>>>

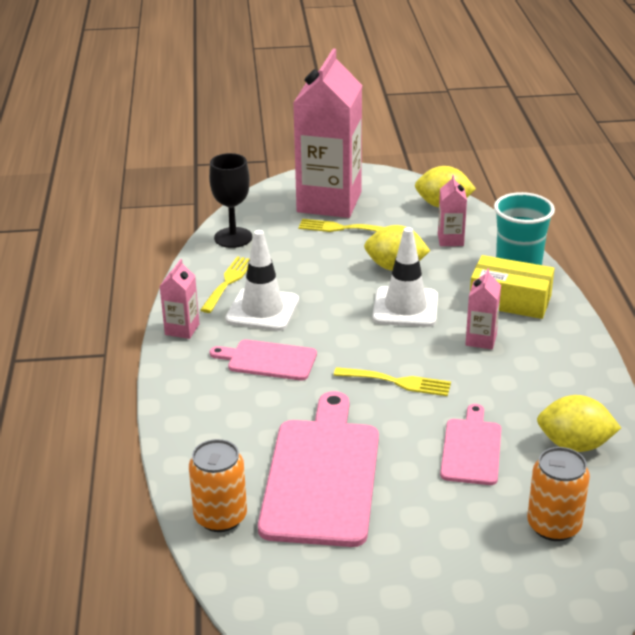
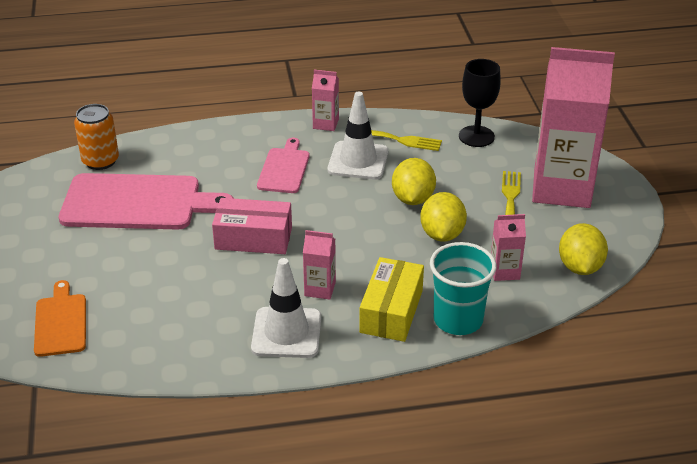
camera: 85 degrees right, 5 degrees up
(397, 382) = (253, 238): yellow fork -> pink box
(405, 307) = (371, 241): white traffic cone -> white traffic cone (286, 333)
(471, 449) = (160, 279): pink cutting board -> none
(553, 525) = (60, 322): orange can -> orange cutting board
(574, 445) = (159, 342): yellow lemon -> yellow lemon (412, 199)

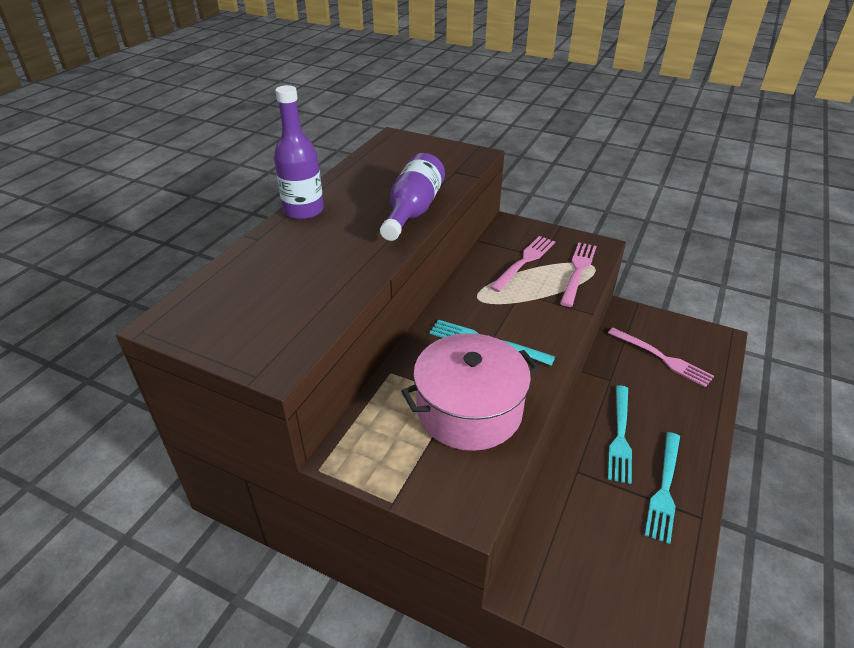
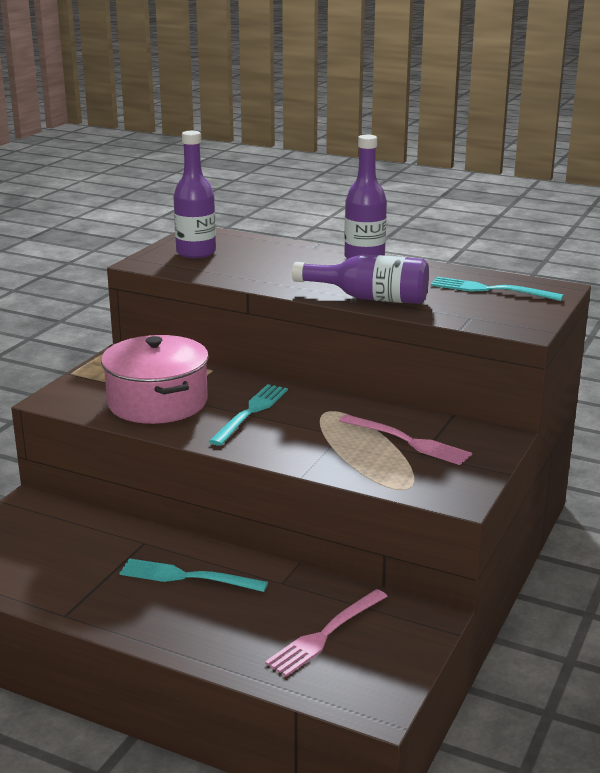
camera: 90 degrees right, 15 degrees down
(250, 320) = (196, 253): none -> purple bottle
(578, 270) = (392, 475): pink fork -> none
(664, 489) = (106, 596): turquoise fork -> turquoise fork (489, 290)

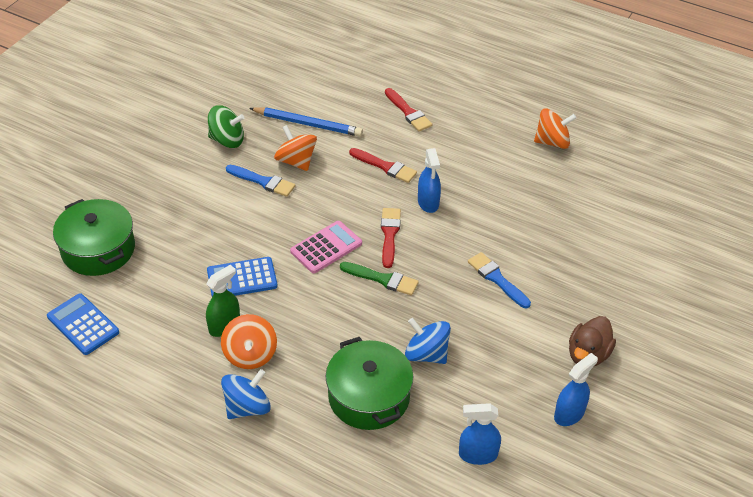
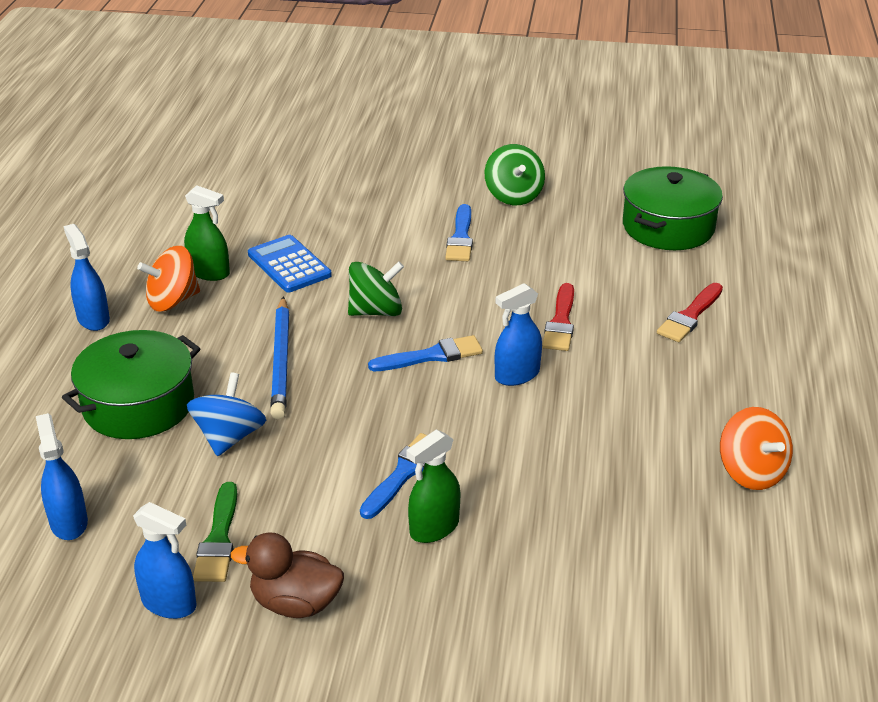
camera: 70 degrees right, 10 degrees down
(83, 324) = (173, 189): blue calculator -> none
(98, 249) = (283, 167): green pot -> green pot (668, 227)
(247, 407) = (93, 319): blue spinning top -> blue spray bottle
(296, 161) = (515, 251): orange spinning top -> none
(308, 124) = (592, 243): blue pencil -> blue pencil (281, 361)
(326, 247) = (376, 311): pink calculator -> green spinning top
(382, 279) = (345, 369): green brush -> green brush (219, 539)
(389, 234) = (431, 356): red brush -> blue brush
(548, 279) = (434, 528): none -> green spray bottle

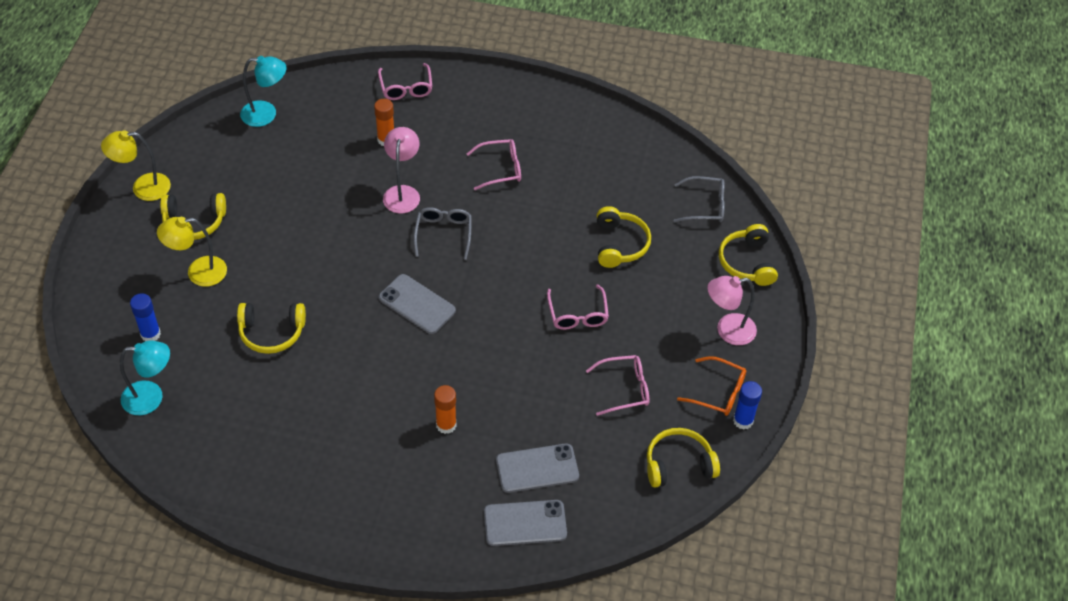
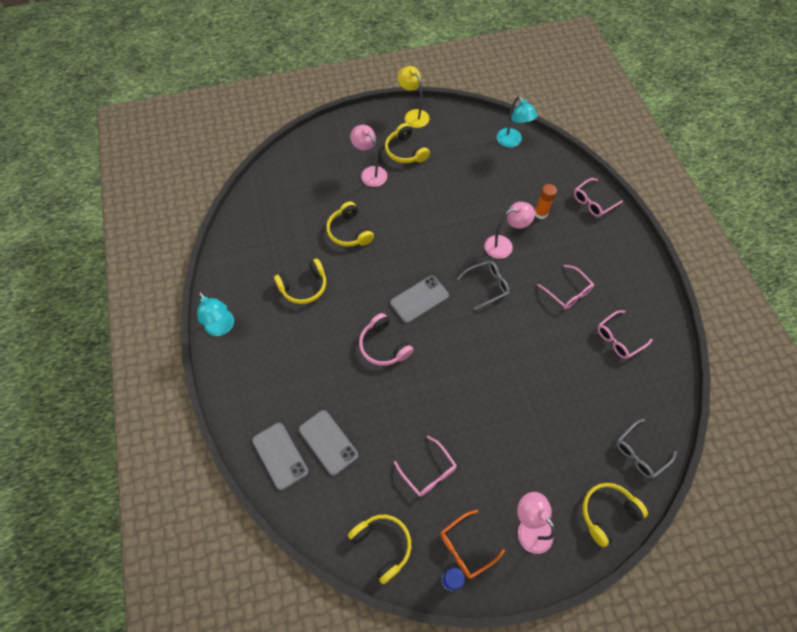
camera: 65 degrees right, 10 degrees up
(150, 334) = (313, 174): blue glue stick -> none
(151, 397) = (270, 198): turquoise lamp -> turquoise lamp (222, 328)
(198, 272) = (370, 173): yellow lamp -> pink lamp
(417, 304) = (419, 299): grey phone -> grey phone turned 45 degrees clockwise
(446, 425) = (333, 365): orange glue stick -> none
(453, 365) = (384, 346): none -> pink headphones
(577, 315) = (474, 406): pink glasses -> pink glasses (618, 339)
(619, 244) = (557, 405): yellow headphones -> yellow headphones (304, 286)
(705, 206) = (640, 453): grey glasses -> grey glasses turned 75 degrees clockwise
(718, 392) = (466, 547): orange glasses -> orange glasses turned 60 degrees clockwise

<<<

__THE PROBLEM__: Repeat each line of the records exactly, dropping the pictures.

__EXPECTED OUTPUT__:
camera: 85 degrees right, 5 degrees up
(397, 382) = (253, 238): yellow fork -> pink box
(405, 307) = (371, 241): white traffic cone -> white traffic cone (286, 333)
(471, 449) = (160, 279): pink cutting board -> none
(553, 525) = (60, 322): orange can -> orange cutting board
(574, 445) = (159, 342): yellow lemon -> yellow lemon (412, 199)

camera: 90 degrees right, 15 degrees down
(250, 320) = (196, 253): none -> purple bottle
(578, 270) = (392, 475): pink fork -> none
(664, 489) = (106, 596): turquoise fork -> turquoise fork (489, 290)

camera: 70 degrees right, 10 degrees down
(83, 324) = (173, 189): blue calculator -> none
(98, 249) = (283, 167): green pot -> green pot (668, 227)
(247, 407) = (93, 319): blue spinning top -> blue spray bottle
(296, 161) = (515, 251): orange spinning top -> none
(308, 124) = (592, 243): blue pencil -> blue pencil (281, 361)
(326, 247) = (376, 311): pink calculator -> green spinning top
(382, 279) = (345, 369): green brush -> green brush (219, 539)
(389, 234) = (431, 356): red brush -> blue brush
(548, 279) = (434, 528): none -> green spray bottle

camera: 65 degrees right, 10 degrees up
(150, 334) = (313, 174): blue glue stick -> none
(151, 397) = (270, 198): turquoise lamp -> turquoise lamp (222, 328)
(198, 272) = (370, 173): yellow lamp -> pink lamp
(417, 304) = (419, 299): grey phone -> grey phone turned 45 degrees clockwise
(446, 425) = (333, 365): orange glue stick -> none
(453, 365) = (384, 346): none -> pink headphones
(577, 315) = (474, 406): pink glasses -> pink glasses (618, 339)
(619, 244) = (557, 405): yellow headphones -> yellow headphones (304, 286)
(705, 206) = (640, 453): grey glasses -> grey glasses turned 75 degrees clockwise
(718, 392) = (466, 547): orange glasses -> orange glasses turned 60 degrees clockwise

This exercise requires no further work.